EXERCISE – Copy out all the lines of the data that hold the word "plate".

DATA RECORDS –
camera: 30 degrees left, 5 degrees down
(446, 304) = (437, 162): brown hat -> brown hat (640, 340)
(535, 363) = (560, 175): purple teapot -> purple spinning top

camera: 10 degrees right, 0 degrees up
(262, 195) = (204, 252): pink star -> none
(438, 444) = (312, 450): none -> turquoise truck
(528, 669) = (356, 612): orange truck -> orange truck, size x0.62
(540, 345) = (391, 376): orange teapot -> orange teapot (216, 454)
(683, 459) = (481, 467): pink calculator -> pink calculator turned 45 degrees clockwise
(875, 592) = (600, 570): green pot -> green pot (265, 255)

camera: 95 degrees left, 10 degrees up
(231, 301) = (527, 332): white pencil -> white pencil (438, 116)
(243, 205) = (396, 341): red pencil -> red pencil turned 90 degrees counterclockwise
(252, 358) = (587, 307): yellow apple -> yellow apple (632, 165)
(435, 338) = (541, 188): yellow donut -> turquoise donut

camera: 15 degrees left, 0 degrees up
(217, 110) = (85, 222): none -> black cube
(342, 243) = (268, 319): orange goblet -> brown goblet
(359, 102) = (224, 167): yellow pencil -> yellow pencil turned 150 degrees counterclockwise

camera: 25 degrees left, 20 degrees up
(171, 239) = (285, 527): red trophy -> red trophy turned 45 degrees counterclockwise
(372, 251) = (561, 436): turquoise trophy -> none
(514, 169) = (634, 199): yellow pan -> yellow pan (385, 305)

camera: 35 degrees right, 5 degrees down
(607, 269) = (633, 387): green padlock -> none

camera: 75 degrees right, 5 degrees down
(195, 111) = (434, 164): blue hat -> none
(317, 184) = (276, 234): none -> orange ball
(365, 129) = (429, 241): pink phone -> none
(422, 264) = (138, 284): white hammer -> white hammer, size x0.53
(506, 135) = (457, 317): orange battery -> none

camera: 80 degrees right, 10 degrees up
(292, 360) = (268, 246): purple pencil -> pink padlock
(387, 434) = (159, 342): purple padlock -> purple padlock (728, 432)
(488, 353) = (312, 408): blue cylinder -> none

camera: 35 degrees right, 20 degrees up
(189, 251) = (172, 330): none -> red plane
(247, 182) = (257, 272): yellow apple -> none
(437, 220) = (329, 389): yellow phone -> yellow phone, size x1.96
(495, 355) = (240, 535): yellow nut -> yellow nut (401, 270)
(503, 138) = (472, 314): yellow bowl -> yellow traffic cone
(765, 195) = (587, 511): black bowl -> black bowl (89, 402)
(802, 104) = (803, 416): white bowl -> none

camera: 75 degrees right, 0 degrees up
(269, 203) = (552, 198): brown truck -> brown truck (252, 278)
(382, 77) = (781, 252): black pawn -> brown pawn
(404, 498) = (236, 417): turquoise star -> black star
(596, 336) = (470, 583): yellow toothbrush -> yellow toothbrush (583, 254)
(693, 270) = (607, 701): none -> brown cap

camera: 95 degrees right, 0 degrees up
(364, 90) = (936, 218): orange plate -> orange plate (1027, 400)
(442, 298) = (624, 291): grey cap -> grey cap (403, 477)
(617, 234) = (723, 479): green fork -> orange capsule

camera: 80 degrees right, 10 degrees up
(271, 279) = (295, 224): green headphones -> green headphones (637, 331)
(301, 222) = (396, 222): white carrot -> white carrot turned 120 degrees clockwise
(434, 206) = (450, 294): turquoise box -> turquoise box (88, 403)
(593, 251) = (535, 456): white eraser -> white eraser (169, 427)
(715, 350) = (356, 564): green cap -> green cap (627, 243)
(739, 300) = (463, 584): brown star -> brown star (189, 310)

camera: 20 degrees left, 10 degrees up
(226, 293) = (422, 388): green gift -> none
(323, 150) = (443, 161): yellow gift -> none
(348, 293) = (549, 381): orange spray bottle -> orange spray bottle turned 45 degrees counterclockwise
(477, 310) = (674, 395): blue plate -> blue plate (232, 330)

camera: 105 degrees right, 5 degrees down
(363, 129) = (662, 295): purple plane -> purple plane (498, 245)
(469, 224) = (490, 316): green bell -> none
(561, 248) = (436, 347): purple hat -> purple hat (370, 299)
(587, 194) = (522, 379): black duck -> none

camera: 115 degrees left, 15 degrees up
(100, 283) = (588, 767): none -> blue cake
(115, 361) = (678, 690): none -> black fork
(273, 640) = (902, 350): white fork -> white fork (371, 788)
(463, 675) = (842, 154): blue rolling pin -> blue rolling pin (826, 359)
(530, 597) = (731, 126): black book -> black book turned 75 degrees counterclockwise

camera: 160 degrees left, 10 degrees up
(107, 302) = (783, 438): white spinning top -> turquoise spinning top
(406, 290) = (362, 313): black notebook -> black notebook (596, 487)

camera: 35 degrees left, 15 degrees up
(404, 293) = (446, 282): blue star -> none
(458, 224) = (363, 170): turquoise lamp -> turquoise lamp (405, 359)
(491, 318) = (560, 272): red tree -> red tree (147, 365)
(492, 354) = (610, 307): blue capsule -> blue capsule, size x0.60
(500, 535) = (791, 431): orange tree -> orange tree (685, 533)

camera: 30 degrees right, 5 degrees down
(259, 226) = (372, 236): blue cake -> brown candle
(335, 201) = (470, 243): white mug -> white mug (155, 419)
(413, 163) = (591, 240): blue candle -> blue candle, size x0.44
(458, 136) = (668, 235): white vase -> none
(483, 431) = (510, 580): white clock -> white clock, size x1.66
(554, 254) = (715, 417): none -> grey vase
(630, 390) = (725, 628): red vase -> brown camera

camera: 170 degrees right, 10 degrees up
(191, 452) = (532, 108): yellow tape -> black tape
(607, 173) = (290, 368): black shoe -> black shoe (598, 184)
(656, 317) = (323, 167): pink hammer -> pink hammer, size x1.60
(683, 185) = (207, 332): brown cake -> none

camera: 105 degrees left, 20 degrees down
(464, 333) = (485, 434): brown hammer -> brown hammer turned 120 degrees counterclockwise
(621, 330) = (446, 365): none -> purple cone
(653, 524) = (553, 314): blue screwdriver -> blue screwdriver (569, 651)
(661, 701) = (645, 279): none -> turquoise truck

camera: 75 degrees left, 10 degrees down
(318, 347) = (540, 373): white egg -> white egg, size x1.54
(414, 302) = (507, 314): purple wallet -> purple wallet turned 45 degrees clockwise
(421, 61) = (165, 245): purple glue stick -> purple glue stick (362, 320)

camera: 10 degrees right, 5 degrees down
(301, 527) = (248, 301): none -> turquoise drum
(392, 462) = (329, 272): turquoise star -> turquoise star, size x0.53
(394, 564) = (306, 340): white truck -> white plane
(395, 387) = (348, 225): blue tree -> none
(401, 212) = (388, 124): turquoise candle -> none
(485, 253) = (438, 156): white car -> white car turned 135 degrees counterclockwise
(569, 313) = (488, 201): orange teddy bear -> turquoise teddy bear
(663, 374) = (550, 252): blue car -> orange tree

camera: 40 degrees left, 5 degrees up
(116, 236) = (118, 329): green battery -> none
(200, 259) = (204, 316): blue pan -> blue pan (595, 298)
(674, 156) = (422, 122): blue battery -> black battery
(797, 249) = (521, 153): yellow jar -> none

RESPONSE TO THE TASK –
(364, 90) = (936, 218): orange plate -> orange plate (1027, 400)
(477, 310) = (674, 395): blue plate -> blue plate (232, 330)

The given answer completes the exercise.